What the task requires:
Copy every line of the material below without changing anything.

(Dataset excerpt)
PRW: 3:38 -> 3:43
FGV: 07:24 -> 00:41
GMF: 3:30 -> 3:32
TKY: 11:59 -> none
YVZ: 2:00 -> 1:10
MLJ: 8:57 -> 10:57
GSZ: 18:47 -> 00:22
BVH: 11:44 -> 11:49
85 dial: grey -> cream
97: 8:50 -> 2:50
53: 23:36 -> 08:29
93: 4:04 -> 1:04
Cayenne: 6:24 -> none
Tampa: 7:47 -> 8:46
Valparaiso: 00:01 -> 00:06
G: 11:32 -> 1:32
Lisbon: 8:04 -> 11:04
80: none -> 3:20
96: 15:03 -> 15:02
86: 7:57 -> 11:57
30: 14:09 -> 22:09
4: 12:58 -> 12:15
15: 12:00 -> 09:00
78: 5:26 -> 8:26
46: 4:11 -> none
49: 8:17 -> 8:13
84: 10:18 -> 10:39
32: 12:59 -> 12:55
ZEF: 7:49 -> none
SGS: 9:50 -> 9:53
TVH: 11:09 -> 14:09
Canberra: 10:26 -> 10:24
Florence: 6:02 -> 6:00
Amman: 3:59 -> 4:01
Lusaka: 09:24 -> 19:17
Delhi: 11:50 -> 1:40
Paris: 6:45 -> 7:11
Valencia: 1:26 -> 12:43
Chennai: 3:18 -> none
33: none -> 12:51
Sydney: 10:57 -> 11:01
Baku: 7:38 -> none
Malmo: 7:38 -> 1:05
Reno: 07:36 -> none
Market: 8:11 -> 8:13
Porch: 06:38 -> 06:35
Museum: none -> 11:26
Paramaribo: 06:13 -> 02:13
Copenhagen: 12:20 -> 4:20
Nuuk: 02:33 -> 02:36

Completed task:
PRW: 3:38 -> 3:43
FGV: 07:24 -> 00:41
GMF: 3:30 -> 3:32
TKY: 11:59 -> none
YVZ: 2:00 -> 1:10
MLJ: 8:57 -> 10:57
GSZ: 18:47 -> 00:22
BVH: 11:44 -> 11:49
85 dial: grey -> cream
97: 8:50 -> 2:50
53: 23:36 -> 08:29
93: 4:04 -> 1:04
Cayenne: 6:24 -> none
Tampa: 7:47 -> 8:46
Valparaiso: 00:01 -> 00:06
G: 11:32 -> 1:32
Lisbon: 8:04 -> 11:04
80: none -> 3:20
96: 15:03 -> 15:02
86: 7:57 -> 11:57
30: 14:09 -> 22:09
4: 12:58 -> 12:15
15: 12:00 -> 09:00
78: 5:26 -> 8:26
46: 4:11 -> none
49: 8:17 -> 8:13
84: 10:18 -> 10:39
32: 12:59 -> 12:55
ZEF: 7:49 -> none
SGS: 9:50 -> 9:53
TVH: 11:09 -> 14:09
Canberra: 10:26 -> 10:24
Florence: 6:02 -> 6:00
Amman: 3:59 -> 4:01
Lusaka: 09:24 -> 19:17
Delhi: 11:50 -> 1:40
Paris: 6:45 -> 7:11
Valencia: 1:26 -> 12:43
Chennai: 3:18 -> none
33: none -> 12:51
Sydney: 10:57 -> 11:01
Baku: 7:38 -> none
Malmo: 7:38 -> 1:05
Reno: 07:36 -> none
Market: 8:11 -> 8:13
Porch: 06:38 -> 06:35
Museum: none -> 11:26
Paramaribo: 06:13 -> 02:13
Copenhagen: 12:20 -> 4:20
Nuuk: 02:33 -> 02:36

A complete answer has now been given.